* _Records_:
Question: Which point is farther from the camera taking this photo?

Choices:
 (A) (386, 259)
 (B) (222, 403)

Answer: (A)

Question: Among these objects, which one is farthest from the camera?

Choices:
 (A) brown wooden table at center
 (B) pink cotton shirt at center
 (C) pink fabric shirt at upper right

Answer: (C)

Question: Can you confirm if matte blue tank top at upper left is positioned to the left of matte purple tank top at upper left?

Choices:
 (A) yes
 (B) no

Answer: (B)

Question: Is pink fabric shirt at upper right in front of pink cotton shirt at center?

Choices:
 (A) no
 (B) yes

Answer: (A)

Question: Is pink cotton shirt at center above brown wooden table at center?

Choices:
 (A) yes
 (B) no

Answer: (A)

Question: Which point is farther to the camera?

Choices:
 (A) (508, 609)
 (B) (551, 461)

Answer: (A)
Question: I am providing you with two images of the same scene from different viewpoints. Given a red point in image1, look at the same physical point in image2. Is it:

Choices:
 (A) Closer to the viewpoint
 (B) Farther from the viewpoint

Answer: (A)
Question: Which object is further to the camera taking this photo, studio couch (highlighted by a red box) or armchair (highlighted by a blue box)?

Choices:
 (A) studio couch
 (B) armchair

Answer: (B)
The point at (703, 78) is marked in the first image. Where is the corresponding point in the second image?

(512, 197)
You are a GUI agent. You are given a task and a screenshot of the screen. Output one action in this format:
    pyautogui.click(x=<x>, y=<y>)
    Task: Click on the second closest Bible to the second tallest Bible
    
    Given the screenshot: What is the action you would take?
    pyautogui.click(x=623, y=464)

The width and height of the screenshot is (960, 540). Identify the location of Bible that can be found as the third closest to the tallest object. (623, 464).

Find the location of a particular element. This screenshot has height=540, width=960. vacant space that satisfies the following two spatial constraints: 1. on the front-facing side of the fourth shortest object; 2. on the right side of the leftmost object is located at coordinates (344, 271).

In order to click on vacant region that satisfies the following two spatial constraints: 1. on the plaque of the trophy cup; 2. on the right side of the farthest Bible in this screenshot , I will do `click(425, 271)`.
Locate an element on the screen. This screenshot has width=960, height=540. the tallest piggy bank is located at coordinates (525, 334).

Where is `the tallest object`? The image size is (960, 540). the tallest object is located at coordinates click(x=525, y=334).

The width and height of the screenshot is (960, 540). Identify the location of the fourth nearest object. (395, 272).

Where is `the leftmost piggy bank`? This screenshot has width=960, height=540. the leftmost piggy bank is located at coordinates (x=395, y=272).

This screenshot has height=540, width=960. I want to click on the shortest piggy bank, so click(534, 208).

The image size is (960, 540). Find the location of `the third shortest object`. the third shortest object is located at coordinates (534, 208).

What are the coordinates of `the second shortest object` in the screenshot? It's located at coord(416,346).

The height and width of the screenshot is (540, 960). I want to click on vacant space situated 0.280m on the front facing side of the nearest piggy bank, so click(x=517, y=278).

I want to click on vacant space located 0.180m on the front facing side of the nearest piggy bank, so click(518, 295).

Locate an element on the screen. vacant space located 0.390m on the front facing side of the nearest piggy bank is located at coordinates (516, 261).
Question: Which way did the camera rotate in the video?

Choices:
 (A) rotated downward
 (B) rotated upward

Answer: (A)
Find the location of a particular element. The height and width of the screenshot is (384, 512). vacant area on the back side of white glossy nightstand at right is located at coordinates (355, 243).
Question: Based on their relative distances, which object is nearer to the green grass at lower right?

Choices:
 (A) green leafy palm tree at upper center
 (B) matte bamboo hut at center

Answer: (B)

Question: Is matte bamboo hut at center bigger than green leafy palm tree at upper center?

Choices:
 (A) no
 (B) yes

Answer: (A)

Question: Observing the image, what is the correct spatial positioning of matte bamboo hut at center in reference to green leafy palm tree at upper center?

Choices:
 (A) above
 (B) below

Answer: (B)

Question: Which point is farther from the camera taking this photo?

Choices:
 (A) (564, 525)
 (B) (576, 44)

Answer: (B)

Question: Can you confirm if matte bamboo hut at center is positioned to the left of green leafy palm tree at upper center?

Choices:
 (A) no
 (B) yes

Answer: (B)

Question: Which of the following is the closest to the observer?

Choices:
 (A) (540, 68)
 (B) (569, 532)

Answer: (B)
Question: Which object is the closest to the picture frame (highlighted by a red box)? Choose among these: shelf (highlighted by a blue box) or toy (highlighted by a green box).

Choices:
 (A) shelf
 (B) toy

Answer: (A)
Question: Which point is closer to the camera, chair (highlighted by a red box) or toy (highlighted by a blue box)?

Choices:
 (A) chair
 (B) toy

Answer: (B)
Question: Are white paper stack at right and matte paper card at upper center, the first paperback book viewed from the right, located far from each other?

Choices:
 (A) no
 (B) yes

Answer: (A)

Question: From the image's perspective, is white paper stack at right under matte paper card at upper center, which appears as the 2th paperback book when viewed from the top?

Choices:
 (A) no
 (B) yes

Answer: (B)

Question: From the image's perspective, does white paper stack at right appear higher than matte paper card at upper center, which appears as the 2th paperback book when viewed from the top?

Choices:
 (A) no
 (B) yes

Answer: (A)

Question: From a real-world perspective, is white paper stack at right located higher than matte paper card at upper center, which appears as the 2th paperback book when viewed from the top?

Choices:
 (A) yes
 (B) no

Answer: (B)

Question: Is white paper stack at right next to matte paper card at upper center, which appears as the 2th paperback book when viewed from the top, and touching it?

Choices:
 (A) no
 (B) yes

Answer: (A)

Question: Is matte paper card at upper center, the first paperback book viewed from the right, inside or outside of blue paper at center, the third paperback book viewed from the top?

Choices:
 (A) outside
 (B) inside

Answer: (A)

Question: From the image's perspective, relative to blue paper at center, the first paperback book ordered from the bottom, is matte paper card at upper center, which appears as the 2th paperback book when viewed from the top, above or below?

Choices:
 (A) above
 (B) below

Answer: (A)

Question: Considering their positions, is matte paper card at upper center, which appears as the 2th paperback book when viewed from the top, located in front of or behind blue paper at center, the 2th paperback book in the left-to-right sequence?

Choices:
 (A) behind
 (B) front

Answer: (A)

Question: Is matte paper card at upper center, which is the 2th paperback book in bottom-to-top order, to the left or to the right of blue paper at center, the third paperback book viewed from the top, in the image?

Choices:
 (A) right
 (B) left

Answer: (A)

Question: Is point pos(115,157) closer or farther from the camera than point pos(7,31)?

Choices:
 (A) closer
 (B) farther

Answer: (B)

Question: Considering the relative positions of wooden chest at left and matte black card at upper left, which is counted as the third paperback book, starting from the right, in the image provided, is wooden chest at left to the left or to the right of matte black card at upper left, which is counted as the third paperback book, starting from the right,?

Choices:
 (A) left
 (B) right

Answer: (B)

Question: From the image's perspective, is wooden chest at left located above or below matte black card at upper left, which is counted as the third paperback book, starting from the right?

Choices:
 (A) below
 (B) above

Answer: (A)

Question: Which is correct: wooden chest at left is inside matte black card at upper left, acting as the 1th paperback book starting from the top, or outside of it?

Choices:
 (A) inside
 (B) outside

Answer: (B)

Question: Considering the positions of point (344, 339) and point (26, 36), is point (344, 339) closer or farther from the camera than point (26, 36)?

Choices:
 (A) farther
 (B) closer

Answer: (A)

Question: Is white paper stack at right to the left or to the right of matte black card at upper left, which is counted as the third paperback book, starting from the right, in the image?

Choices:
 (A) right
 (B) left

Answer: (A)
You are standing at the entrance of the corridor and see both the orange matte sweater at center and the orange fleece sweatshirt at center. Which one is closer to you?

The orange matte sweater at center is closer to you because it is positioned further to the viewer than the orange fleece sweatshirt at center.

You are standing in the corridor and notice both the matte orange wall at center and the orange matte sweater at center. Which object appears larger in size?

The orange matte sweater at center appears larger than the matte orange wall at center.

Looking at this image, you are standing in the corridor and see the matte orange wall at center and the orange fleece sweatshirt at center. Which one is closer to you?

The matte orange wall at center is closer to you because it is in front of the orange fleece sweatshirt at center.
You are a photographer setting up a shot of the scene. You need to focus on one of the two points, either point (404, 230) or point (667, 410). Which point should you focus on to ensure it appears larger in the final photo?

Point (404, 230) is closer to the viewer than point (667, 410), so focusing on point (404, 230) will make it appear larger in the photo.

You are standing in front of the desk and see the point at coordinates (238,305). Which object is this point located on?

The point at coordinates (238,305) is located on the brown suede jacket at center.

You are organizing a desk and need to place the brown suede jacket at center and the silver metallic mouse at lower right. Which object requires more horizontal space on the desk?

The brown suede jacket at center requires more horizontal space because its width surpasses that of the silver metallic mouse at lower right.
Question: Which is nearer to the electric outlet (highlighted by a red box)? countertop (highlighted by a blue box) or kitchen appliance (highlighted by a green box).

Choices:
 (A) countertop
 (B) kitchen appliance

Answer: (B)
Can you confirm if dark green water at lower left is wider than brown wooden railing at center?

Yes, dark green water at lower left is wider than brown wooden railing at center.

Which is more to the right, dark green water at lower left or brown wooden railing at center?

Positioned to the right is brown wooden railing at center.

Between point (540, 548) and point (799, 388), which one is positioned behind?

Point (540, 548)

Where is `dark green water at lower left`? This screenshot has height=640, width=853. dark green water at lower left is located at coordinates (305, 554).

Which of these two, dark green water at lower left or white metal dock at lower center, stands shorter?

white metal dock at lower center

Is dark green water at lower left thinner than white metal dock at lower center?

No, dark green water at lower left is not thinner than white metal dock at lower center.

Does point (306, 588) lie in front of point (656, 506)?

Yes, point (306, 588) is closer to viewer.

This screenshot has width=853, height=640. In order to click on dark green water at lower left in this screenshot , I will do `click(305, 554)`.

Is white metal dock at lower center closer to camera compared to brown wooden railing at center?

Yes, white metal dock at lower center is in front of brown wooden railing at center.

* _Short problem_: Please show each line from the entries above that contains the word "studio".

* _Task answer_:
Question: Which object is further to the camera taking this photo, studio couch (highlighted by a red box) or armchair (highlighted by a blue box)?
 (A) studio couch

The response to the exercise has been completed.